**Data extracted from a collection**

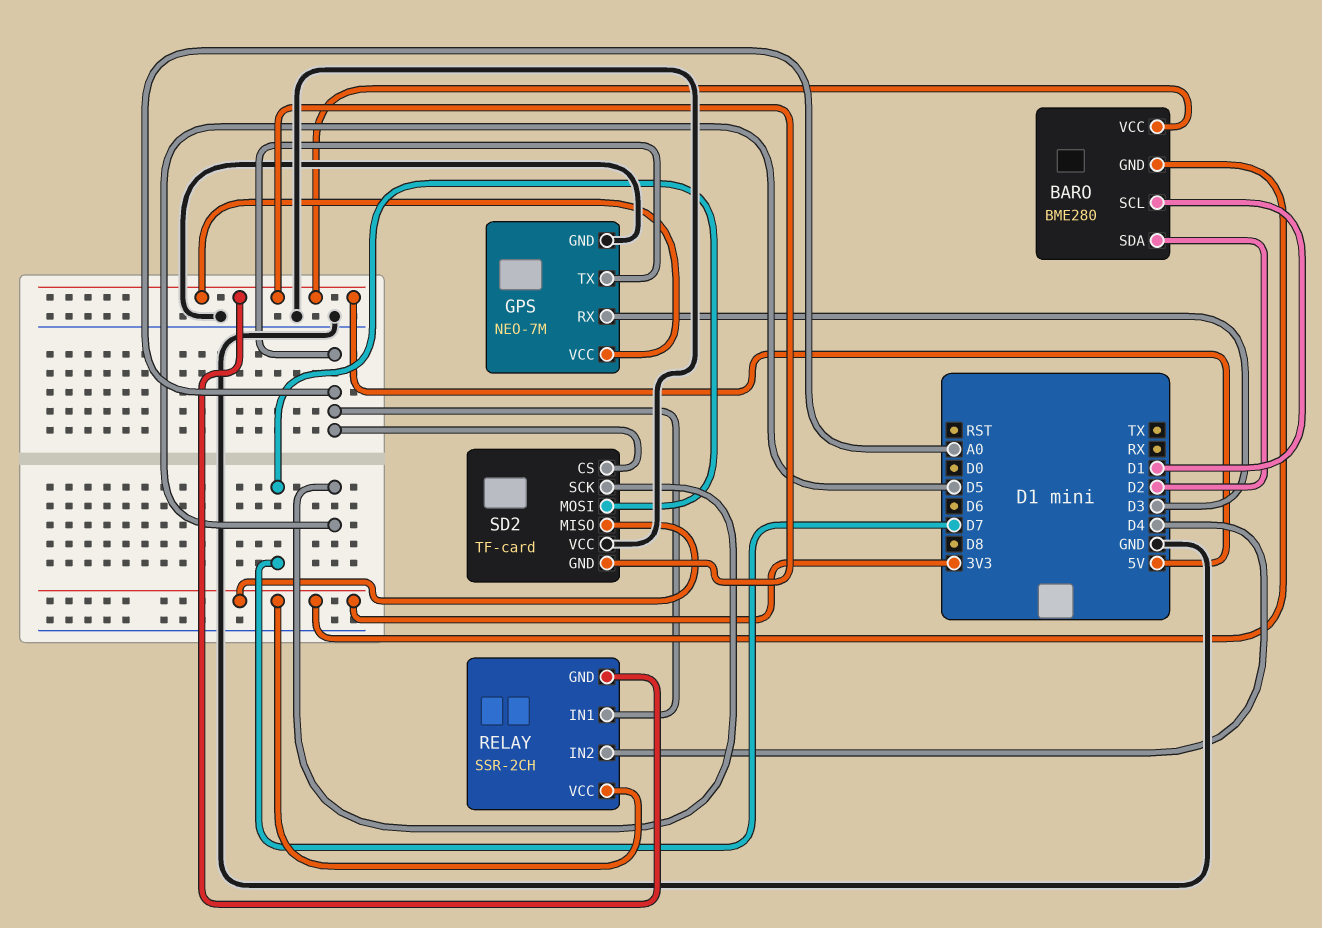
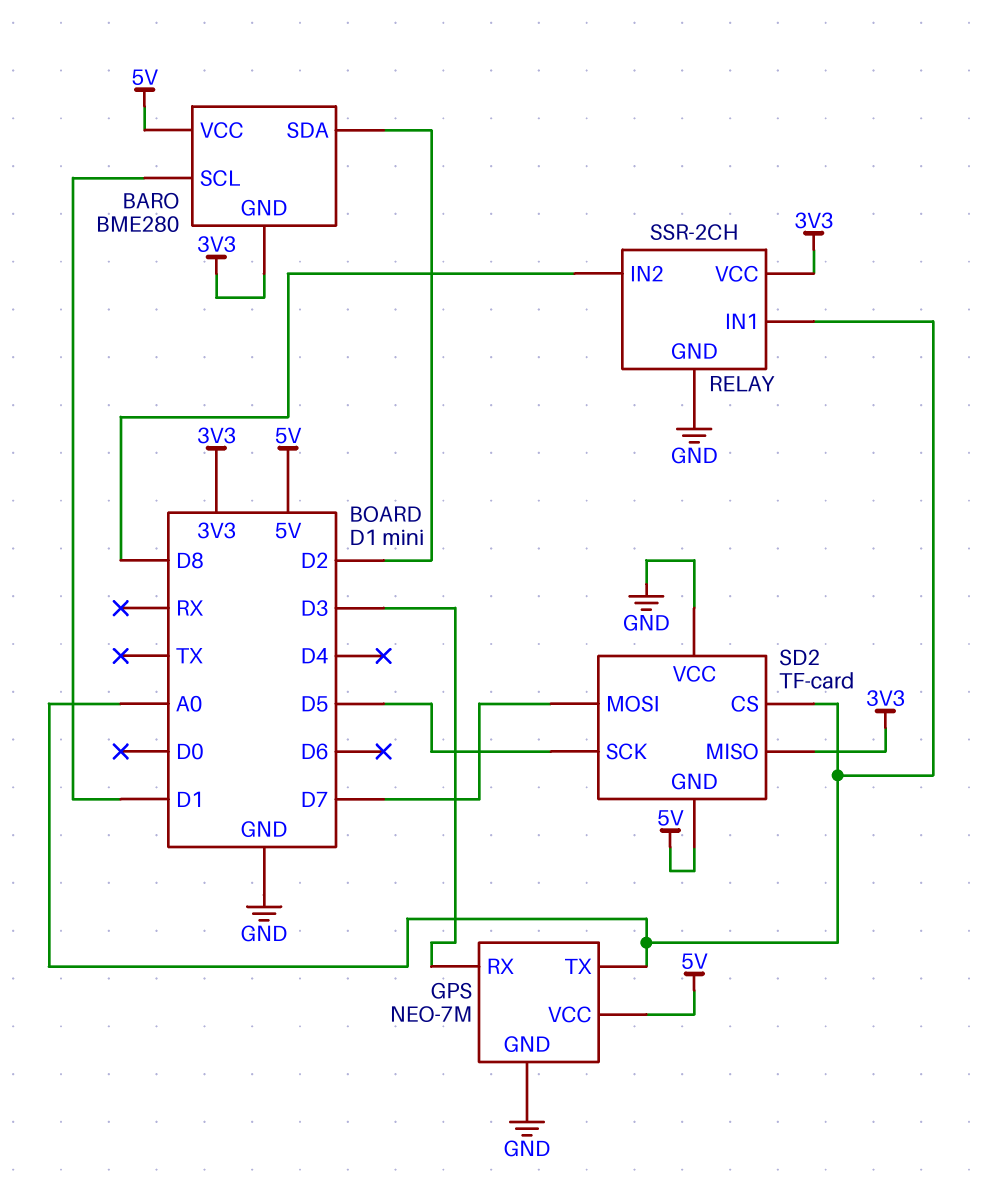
RELAY pin GND: 5V -> GND
RELAY pin IN2: D4 -> D8

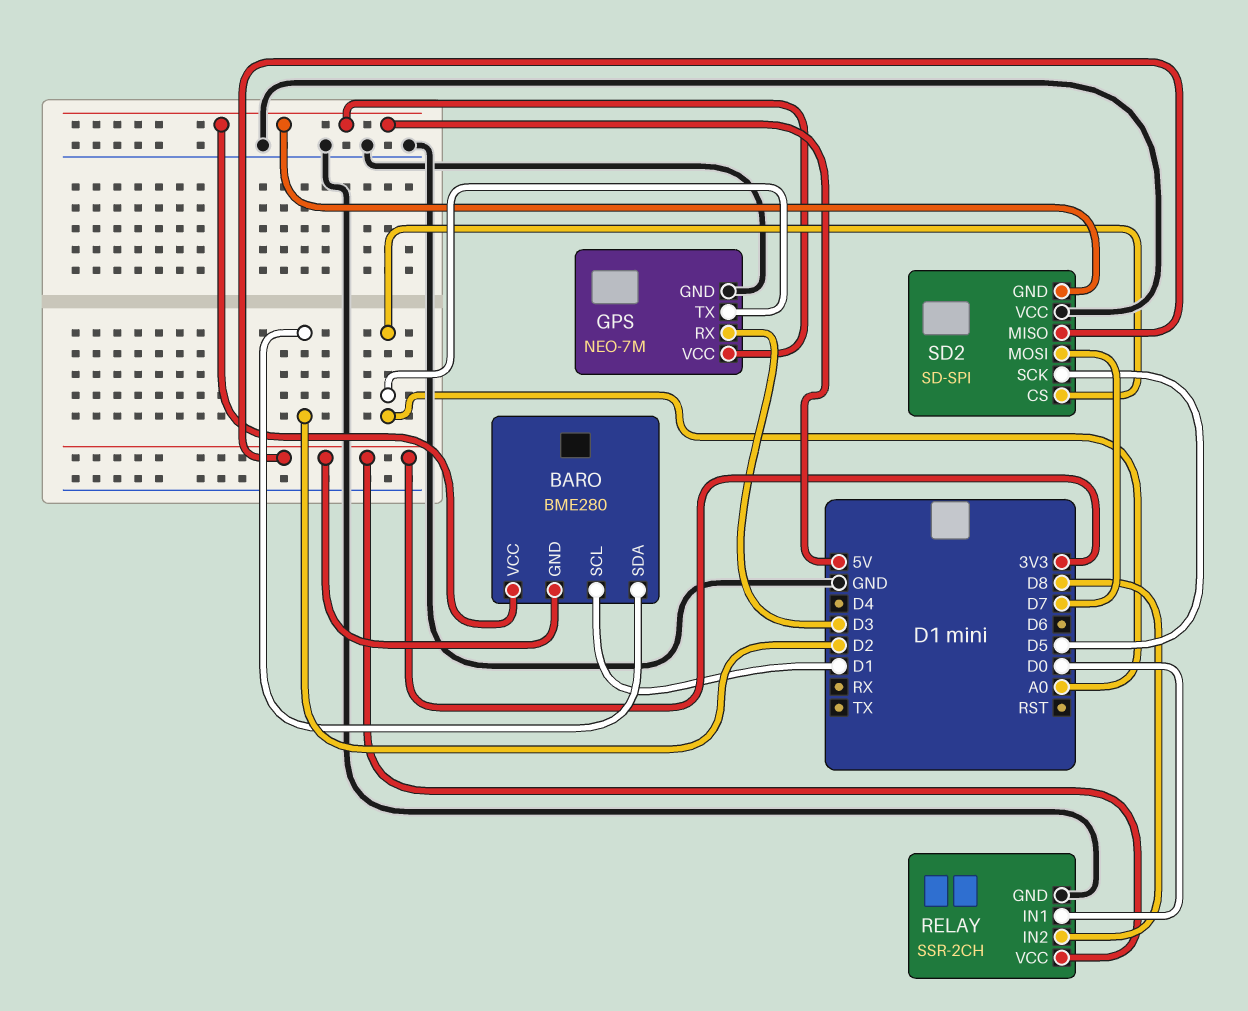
RELAY pin IN1: A0 -> D0
SD2: TF-card -> SD-SPI

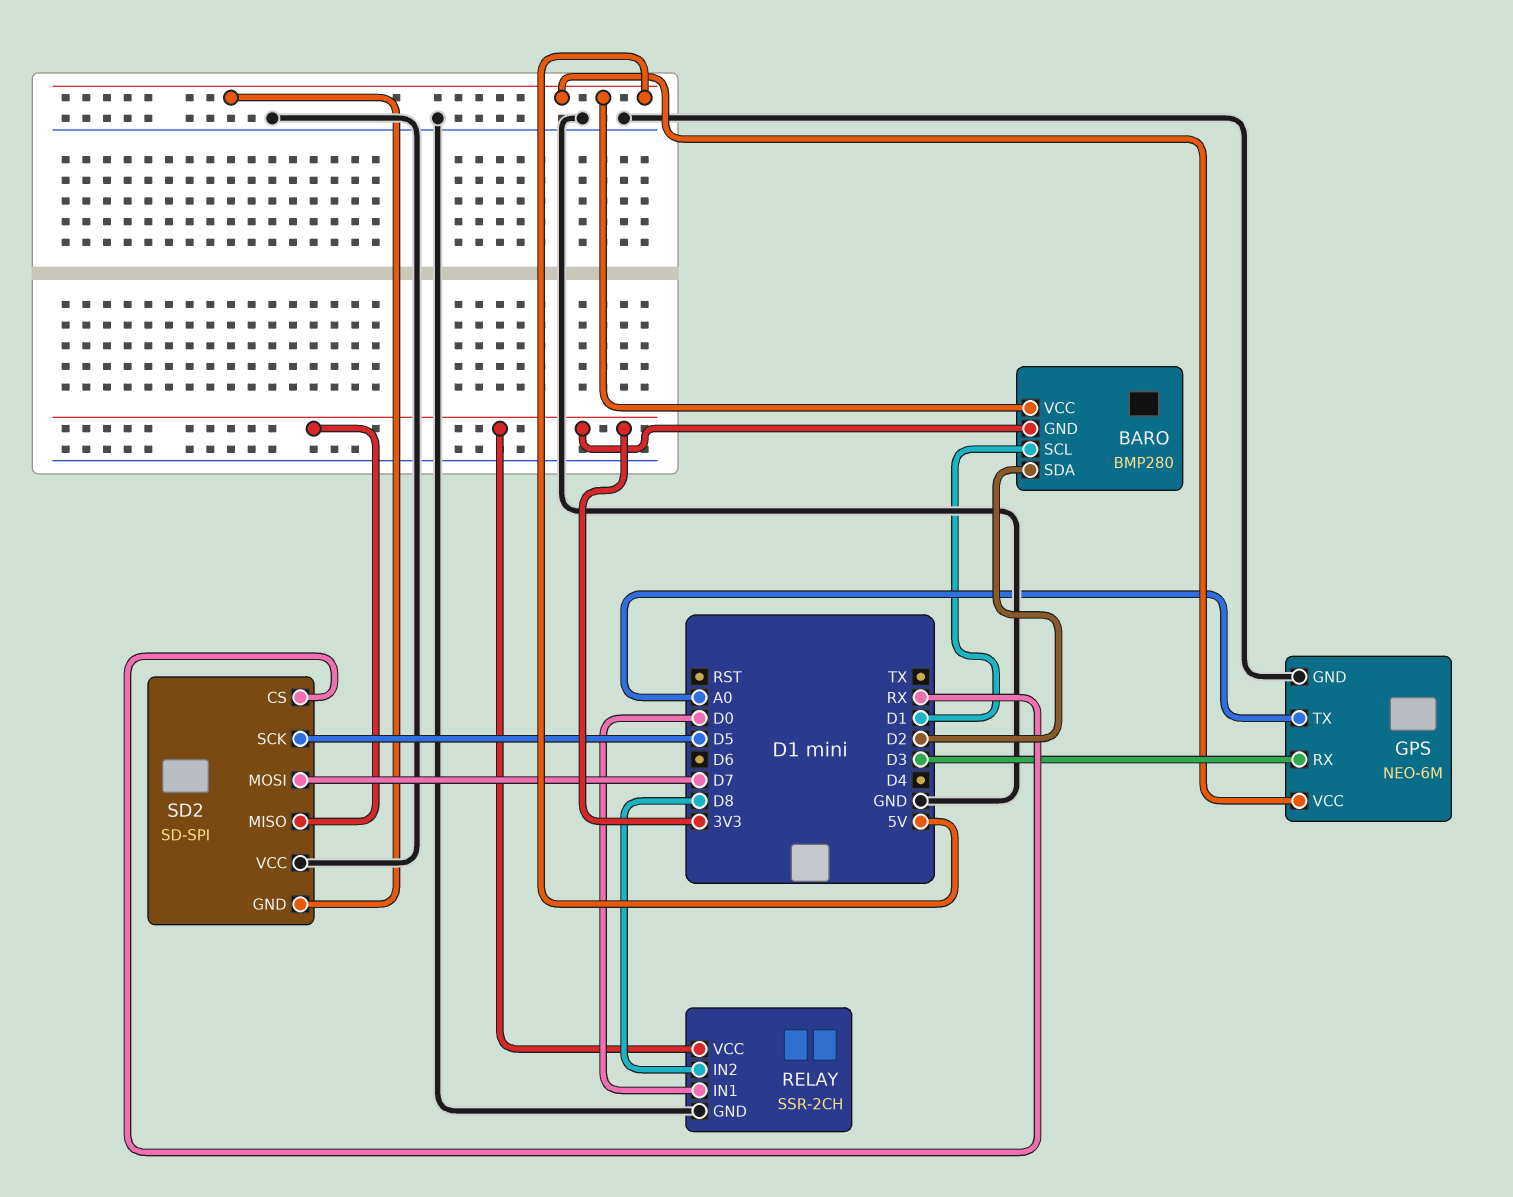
BARO: BME280 -> BMP280
GPS: NEO-7M -> NEO-6M
SD2 pin CS: A0 -> RX

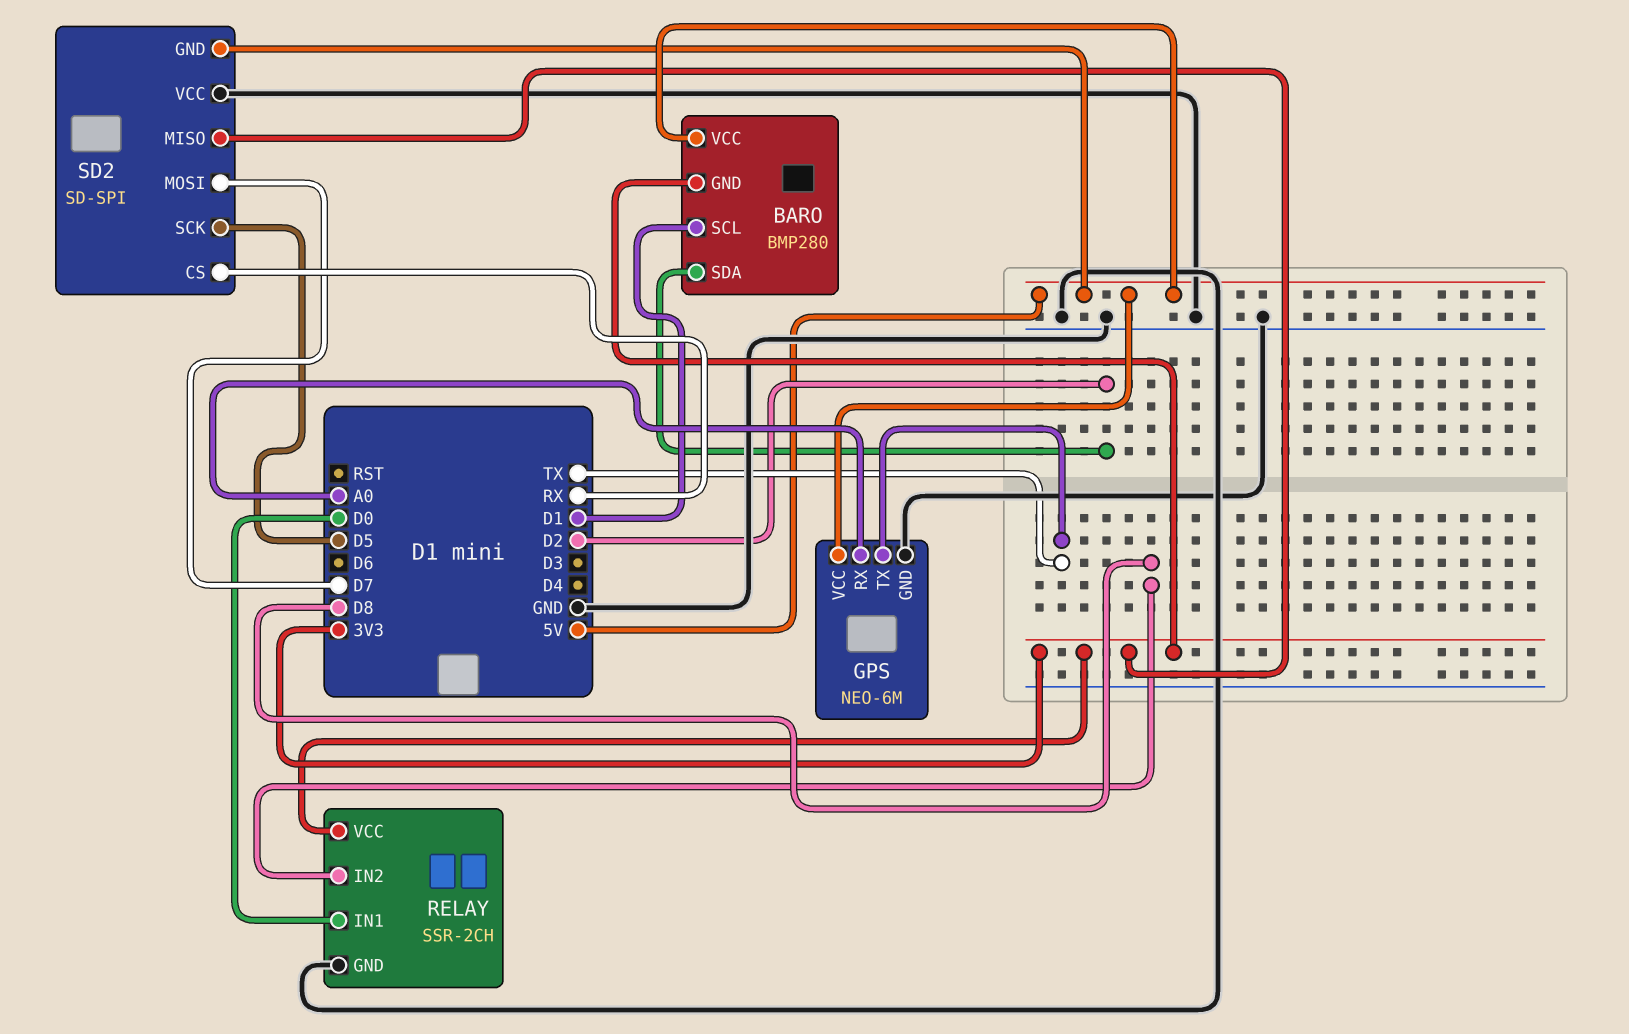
GPS pin RX: D3 -> A0
GPS pin TX: A0 -> TX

**Activity**
Please count the lines above containing "RELAY"; number only.

**Answer space**
3